Dataset extract —
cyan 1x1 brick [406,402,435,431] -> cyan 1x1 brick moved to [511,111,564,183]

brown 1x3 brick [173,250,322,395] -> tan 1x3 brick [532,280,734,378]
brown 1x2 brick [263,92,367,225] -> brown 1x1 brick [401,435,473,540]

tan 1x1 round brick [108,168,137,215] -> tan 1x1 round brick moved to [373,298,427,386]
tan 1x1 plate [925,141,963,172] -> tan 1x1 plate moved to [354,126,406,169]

--

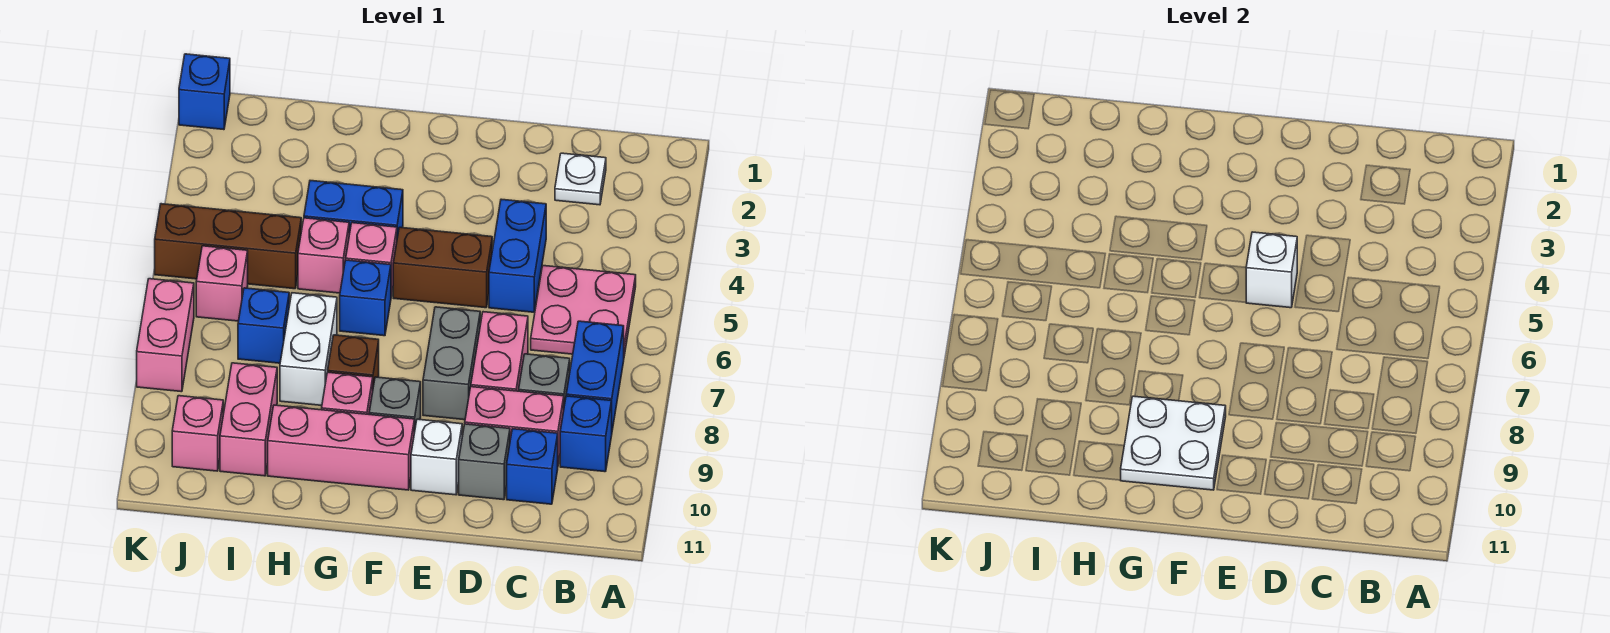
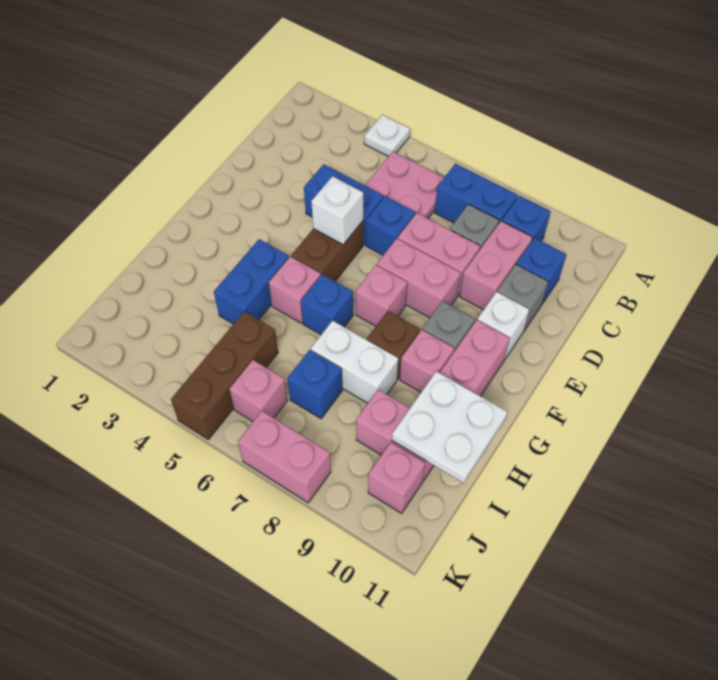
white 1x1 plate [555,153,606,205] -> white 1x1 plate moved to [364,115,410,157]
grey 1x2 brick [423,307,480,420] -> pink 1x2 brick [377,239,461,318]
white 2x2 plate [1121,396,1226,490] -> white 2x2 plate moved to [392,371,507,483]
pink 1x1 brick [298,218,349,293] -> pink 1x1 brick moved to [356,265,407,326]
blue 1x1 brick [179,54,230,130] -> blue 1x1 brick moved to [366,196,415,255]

Aim of the exercise — Reproduce, character for character, only the lines of the preceding data that start at the line with "grey 1x2 brick" and end at the line with "blue 1x1 brick [179,54,230,130]", both included.

Answer box —
grey 1x2 brick [423,307,480,420] -> pink 1x2 brick [377,239,461,318]
white 2x2 plate [1121,396,1226,490] -> white 2x2 plate moved to [392,371,507,483]
pink 1x1 brick [298,218,349,293] -> pink 1x1 brick moved to [356,265,407,326]
blue 1x1 brick [179,54,230,130] -> blue 1x1 brick moved to [366,196,415,255]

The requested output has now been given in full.